The task:
Set down, character for character, everything in the records below from the line holding "Kerze [gelb] (325" down to the line holding "Roboter [schwarz] (603", and no other line.

::::

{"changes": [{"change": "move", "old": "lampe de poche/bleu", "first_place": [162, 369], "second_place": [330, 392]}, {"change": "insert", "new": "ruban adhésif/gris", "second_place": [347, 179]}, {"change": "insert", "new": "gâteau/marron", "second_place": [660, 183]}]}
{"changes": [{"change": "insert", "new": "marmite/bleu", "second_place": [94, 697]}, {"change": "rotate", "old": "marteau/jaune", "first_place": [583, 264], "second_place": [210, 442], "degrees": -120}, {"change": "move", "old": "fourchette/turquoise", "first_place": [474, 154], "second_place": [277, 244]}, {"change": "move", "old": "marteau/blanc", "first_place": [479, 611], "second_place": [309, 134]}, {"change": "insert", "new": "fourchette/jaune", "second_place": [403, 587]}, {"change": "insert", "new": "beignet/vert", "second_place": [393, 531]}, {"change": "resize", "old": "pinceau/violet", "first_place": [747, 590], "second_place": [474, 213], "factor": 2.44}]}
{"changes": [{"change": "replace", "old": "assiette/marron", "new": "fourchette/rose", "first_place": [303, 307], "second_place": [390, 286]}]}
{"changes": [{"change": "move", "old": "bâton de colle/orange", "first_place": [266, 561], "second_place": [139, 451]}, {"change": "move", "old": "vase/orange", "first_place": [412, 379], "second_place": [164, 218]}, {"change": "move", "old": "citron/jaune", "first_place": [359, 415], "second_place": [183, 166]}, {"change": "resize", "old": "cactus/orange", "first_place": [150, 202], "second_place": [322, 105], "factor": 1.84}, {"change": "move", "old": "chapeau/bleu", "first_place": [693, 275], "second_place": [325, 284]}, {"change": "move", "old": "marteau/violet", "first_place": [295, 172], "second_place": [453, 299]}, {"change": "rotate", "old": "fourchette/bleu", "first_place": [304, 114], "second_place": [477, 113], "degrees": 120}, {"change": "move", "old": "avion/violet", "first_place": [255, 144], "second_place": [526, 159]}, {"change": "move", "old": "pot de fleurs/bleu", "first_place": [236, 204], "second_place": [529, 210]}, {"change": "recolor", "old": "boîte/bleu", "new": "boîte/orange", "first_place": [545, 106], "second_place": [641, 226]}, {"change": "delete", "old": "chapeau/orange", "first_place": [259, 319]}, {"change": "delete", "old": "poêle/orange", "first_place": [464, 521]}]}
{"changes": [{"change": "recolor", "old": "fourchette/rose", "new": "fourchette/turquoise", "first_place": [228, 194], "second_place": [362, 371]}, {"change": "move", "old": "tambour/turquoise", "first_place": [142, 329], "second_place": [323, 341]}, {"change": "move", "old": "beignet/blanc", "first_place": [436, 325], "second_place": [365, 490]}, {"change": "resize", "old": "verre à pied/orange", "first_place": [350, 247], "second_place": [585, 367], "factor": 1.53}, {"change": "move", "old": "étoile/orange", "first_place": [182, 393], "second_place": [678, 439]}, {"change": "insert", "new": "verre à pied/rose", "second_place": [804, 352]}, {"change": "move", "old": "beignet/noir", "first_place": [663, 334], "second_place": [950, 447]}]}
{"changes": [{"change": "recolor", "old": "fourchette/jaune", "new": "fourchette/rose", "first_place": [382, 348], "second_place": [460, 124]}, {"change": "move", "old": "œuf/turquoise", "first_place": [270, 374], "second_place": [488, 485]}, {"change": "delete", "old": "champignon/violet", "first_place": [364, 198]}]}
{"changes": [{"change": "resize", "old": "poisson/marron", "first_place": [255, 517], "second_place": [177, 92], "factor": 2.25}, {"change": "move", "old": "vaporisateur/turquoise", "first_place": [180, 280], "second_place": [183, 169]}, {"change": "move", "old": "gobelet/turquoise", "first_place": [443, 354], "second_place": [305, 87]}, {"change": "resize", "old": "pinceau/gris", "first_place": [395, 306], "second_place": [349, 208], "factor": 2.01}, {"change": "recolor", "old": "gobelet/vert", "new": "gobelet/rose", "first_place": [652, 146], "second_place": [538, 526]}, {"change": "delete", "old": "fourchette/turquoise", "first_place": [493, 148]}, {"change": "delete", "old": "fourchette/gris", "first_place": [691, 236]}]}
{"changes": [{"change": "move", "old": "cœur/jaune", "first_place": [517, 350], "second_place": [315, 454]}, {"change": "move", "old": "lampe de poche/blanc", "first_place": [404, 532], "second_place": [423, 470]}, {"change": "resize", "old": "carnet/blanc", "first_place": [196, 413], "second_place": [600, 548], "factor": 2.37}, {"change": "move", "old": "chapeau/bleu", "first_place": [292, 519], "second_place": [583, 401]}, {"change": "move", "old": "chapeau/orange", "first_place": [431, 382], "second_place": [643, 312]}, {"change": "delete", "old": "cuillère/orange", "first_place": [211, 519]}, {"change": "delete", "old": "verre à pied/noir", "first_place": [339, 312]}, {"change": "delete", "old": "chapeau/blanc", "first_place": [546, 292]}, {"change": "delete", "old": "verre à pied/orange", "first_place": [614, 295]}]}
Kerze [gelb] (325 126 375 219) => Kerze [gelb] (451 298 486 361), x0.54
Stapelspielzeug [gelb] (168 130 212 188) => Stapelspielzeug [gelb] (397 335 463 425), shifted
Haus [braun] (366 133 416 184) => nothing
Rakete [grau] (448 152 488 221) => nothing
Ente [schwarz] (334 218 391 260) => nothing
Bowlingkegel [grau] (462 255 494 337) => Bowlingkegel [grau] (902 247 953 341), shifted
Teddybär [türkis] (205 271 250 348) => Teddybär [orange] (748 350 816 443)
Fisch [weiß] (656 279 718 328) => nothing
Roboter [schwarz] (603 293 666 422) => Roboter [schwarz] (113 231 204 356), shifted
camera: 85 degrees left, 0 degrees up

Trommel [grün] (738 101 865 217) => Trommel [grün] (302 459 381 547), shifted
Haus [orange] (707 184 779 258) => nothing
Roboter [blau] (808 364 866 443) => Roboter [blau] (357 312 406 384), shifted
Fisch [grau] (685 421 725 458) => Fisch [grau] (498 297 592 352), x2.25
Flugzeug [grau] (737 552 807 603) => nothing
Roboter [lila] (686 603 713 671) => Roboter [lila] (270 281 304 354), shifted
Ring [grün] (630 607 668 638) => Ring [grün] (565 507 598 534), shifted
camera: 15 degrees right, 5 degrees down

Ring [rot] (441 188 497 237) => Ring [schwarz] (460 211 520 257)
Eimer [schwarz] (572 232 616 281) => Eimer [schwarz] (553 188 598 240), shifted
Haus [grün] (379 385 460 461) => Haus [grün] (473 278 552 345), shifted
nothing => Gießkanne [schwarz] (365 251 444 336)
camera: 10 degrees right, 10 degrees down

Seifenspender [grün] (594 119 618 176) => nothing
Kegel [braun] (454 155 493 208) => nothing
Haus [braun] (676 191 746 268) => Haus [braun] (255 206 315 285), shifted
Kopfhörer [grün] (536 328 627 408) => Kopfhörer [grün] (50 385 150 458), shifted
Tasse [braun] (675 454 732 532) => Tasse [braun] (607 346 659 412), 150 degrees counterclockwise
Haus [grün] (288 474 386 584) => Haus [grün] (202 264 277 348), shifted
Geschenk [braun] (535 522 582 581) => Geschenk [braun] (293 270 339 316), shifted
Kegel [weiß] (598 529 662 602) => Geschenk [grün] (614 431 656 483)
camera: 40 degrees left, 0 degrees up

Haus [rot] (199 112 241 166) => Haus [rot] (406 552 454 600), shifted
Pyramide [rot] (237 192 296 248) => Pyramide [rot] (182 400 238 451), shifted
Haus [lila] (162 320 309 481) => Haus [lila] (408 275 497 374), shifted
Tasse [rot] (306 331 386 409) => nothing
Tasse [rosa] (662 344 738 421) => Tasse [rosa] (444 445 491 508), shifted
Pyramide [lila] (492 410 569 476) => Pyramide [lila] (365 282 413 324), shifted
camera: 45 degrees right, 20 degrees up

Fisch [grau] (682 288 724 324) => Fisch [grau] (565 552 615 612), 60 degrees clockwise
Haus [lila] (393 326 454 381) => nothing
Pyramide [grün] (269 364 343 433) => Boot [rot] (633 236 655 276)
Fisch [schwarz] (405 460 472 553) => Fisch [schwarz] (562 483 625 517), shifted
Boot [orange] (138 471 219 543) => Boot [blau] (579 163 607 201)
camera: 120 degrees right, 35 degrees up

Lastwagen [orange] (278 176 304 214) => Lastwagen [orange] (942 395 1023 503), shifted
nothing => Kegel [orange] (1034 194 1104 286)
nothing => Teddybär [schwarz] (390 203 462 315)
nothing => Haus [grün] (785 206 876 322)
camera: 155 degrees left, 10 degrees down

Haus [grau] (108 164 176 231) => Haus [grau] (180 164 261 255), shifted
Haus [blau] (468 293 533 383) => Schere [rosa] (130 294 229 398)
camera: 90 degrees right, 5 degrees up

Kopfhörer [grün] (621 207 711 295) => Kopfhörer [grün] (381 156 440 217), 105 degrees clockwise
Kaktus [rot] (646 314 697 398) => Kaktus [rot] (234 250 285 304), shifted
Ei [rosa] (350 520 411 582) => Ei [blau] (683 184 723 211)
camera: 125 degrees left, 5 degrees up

::::

Answer to this problem:
Kerze [gelb] (325 126 375 219) => Kerze [gelb] (451 298 486 361), x0.54
Stapelspielzeug [gelb] (168 130 212 188) => Stapelspielzeug [gelb] (397 335 463 425), shifted
Haus [braun] (366 133 416 184) => nothing
Rakete [grau] (448 152 488 221) => nothing
Ente [schwarz] (334 218 391 260) => nothing
Bowlingkegel [grau] (462 255 494 337) => Bowlingkegel [grau] (902 247 953 341), shifted
Teddybär [türkis] (205 271 250 348) => Teddybär [orange] (748 350 816 443)
Fisch [weiß] (656 279 718 328) => nothing
Roboter [schwarz] (603 293 666 422) => Roboter [schwarz] (113 231 204 356), shifted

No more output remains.